▶ _What is being asked_
Look for "orange" in each line of the records, and copy the lines that have it.

▶ _Supplied entries_
▼▼▼

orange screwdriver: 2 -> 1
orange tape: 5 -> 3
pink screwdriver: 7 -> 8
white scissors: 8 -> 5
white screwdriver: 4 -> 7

▲▲▲
▼▼▼

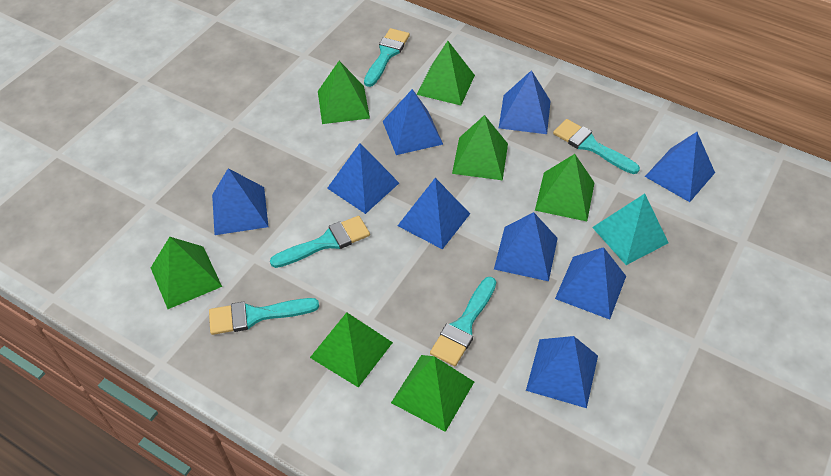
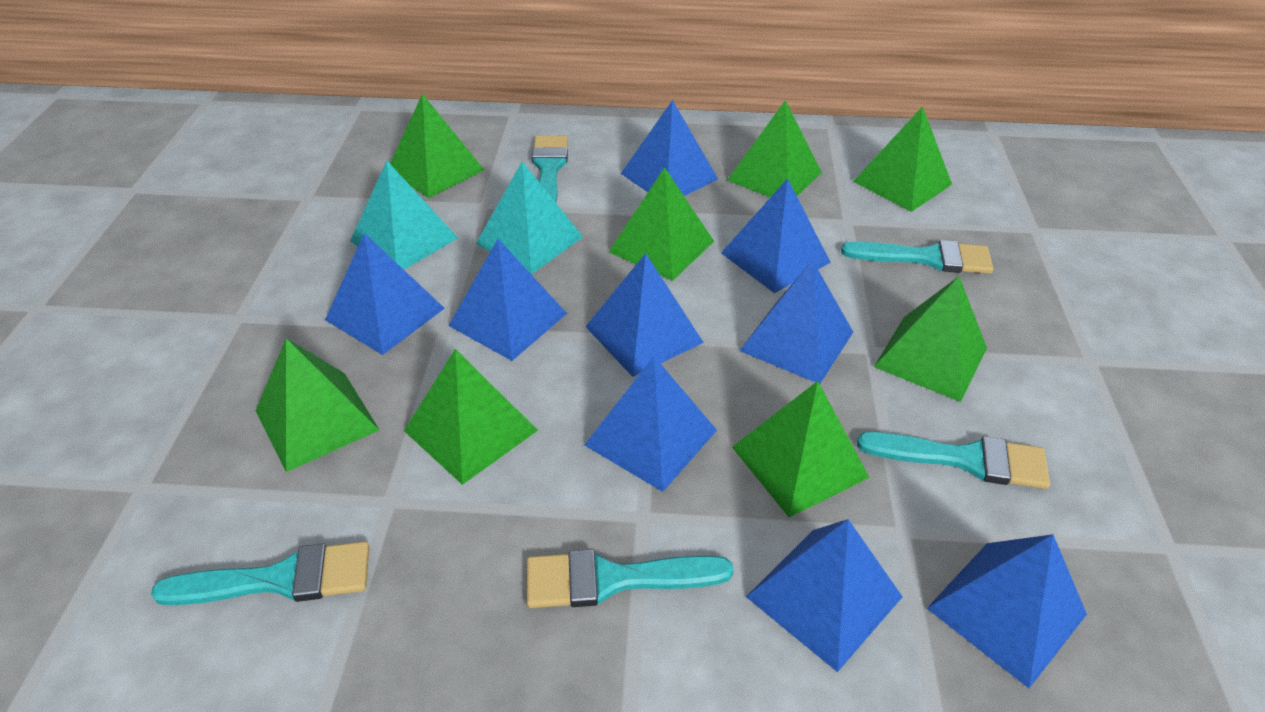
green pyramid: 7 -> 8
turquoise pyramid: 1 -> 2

▲▲▲

▶ _Task solution_
orange screwdriver: 2 -> 1
orange tape: 5 -> 3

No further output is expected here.